(Records for this exercise begins)

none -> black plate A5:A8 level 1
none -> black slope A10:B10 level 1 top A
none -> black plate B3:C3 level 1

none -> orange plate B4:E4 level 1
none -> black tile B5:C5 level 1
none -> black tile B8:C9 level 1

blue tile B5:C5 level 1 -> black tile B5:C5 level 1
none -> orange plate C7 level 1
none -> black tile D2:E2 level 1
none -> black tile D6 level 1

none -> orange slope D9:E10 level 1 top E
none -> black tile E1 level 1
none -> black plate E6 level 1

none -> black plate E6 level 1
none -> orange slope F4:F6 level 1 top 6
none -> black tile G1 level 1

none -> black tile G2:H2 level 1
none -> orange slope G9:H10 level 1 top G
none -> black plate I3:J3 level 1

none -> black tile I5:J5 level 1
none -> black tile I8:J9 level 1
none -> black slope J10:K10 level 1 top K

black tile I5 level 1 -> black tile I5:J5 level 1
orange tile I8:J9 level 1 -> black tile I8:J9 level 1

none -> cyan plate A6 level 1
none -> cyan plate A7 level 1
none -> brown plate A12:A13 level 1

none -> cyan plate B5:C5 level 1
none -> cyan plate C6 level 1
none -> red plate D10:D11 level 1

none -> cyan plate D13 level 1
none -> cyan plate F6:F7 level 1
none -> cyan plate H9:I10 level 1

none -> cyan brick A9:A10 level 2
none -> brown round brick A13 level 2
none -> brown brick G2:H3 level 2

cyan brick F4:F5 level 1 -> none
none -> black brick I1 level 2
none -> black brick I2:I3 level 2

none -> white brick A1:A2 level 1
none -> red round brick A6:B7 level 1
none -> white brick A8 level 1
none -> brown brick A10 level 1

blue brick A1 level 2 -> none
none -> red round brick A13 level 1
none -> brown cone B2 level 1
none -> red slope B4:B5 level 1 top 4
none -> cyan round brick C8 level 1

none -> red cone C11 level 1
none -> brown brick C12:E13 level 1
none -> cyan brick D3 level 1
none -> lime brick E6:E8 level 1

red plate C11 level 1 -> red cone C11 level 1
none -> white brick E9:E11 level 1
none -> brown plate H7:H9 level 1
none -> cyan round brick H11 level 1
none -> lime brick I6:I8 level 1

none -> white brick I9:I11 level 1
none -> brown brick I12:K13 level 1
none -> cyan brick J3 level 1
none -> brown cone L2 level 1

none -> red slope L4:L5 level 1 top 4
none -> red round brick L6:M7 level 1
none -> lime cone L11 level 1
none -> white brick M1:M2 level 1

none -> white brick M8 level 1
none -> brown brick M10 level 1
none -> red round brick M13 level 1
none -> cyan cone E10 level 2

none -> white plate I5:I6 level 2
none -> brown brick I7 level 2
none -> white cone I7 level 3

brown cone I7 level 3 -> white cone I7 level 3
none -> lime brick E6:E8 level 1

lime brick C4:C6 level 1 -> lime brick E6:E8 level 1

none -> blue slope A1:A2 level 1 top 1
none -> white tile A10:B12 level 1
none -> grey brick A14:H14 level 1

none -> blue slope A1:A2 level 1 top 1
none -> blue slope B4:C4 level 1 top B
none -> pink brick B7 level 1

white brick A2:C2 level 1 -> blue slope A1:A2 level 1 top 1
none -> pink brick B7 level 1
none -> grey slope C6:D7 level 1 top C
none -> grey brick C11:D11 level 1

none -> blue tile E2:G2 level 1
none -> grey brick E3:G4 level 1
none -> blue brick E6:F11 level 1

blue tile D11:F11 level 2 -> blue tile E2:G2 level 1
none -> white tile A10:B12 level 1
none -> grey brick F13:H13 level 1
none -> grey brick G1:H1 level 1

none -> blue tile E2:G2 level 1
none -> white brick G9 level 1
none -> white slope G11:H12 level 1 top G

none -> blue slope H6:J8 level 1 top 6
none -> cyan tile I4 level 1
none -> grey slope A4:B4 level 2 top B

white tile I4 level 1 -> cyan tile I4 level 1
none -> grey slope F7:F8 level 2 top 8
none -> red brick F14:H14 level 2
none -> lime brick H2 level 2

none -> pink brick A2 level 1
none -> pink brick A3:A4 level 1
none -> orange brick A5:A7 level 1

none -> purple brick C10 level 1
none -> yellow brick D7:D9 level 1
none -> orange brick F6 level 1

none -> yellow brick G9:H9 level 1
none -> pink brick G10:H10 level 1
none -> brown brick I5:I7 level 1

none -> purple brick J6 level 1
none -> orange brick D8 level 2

(Records for this exercise ends)

*Task brief*
In the entries above, find the line holding "orange tile I8:J9" and the line holding "none -> grey brick E3:G4 level 1", then retype exactly those two lines and every line between them, and nothing else.

*Exercise response*
orange tile I8:J9 level 1 -> black tile I8:J9 level 1

none -> cyan plate A6 level 1
none -> cyan plate A7 level 1
none -> brown plate A12:A13 level 1

none -> cyan plate B5:C5 level 1
none -> cyan plate C6 level 1
none -> red plate D10:D11 level 1

none -> cyan plate D13 level 1
none -> cyan plate F6:F7 level 1
none -> cyan plate H9:I10 level 1

none -> cyan brick A9:A10 level 2
none -> brown round brick A13 level 2
none -> brown brick G2:H3 level 2

cyan brick F4:F5 level 1 -> none
none -> black brick I1 level 2
none -> black brick I2:I3 level 2

none -> white brick A1:A2 level 1
none -> red round brick A6:B7 level 1
none -> white brick A8 level 1
none -> brown brick A10 level 1

blue brick A1 level 2 -> none
none -> red round brick A13 level 1
none -> brown cone B2 level 1
none -> red slope B4:B5 level 1 top 4
none -> cyan round brick C8 level 1

none -> red cone C11 level 1
none -> brown brick C12:E13 level 1
none -> cyan brick D3 level 1
none -> lime brick E6:E8 level 1

red plate C11 level 1 -> red cone C11 level 1
none -> white brick E9:E11 level 1
none -> brown plate H7:H9 level 1
none -> cyan round brick H11 level 1
none -> lime brick I6:I8 level 1

none -> white brick I9:I11 level 1
none -> brown brick I12:K13 level 1
none -> cyan brick J3 level 1
none -> brown cone L2 level 1

none -> red slope L4:L5 level 1 top 4
none -> red round brick L6:M7 level 1
none -> lime cone L11 level 1
none -> white brick M1:M2 level 1

none -> white brick M8 level 1
none -> brown brick M10 level 1
none -> red round brick M13 level 1
none -> cyan cone E10 level 2

none -> white plate I5:I6 level 2
none -> brown brick I7 level 2
none -> white cone I7 level 3

brown cone I7 level 3 -> white cone I7 level 3
none -> lime brick E6:E8 level 1

lime brick C4:C6 level 1 -> lime brick E6:E8 level 1

none -> blue slope A1:A2 level 1 top 1
none -> white tile A10:B12 level 1
none -> grey brick A14:H14 level 1

none -> blue slope A1:A2 level 1 top 1
none -> blue slope B4:C4 level 1 top B
none -> pink brick B7 level 1

white brick A2:C2 level 1 -> blue slope A1:A2 level 1 top 1
none -> pink brick B7 level 1
none -> grey slope C6:D7 level 1 top C
none -> grey brick C11:D11 level 1

none -> blue tile E2:G2 level 1
none -> grey brick E3:G4 level 1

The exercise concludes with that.